**What is needed**:
Give again, word for word, each line of the data from the first through the one containing "brown square: (326, 126) -> (177, 67), moved". Pictures stay out.

==============================

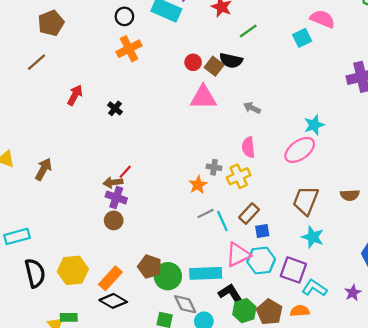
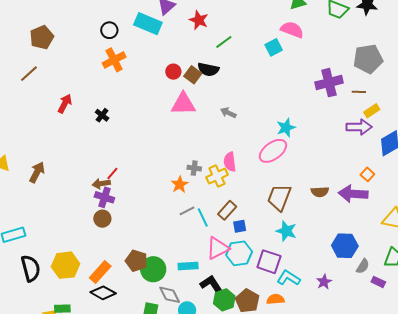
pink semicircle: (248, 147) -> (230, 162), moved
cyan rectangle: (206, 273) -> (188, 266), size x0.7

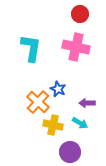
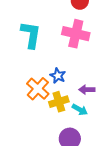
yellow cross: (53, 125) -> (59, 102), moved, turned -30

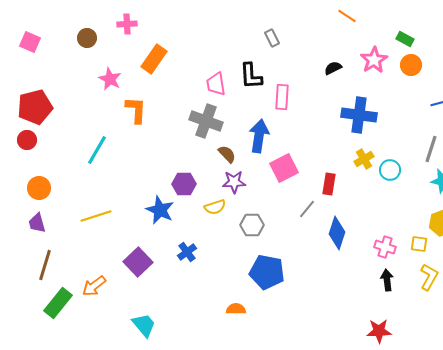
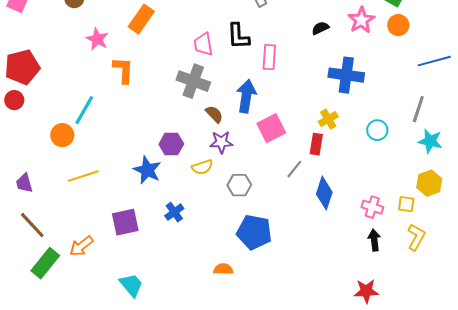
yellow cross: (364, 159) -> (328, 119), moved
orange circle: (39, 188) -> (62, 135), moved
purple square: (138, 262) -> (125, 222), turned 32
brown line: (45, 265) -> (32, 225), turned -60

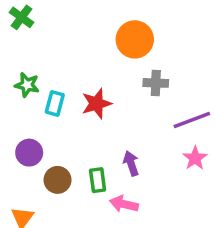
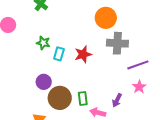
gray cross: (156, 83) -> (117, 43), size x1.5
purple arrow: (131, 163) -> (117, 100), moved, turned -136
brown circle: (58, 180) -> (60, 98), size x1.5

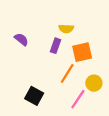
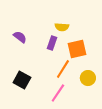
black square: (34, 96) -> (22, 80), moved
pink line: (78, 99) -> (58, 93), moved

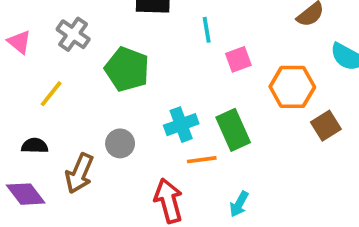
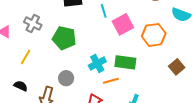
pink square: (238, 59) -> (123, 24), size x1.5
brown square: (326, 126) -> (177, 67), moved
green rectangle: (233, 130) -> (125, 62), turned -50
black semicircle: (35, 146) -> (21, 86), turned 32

==============================

**Exercise result**:
pink semicircle: (248, 147) -> (230, 162), moved
cyan rectangle: (206, 273) -> (188, 266), size x0.7

yellow cross: (53, 125) -> (59, 102), moved, turned -30

yellow cross: (364, 159) -> (328, 119), moved
orange circle: (39, 188) -> (62, 135), moved
purple square: (138, 262) -> (125, 222), turned 32
brown line: (45, 265) -> (32, 225), turned -60

gray cross: (156, 83) -> (117, 43), size x1.5
purple arrow: (131, 163) -> (117, 100), moved, turned -136
brown circle: (58, 180) -> (60, 98), size x1.5

black square: (34, 96) -> (22, 80), moved
pink line: (78, 99) -> (58, 93), moved

pink square: (238, 59) -> (123, 24), size x1.5
brown square: (326, 126) -> (177, 67), moved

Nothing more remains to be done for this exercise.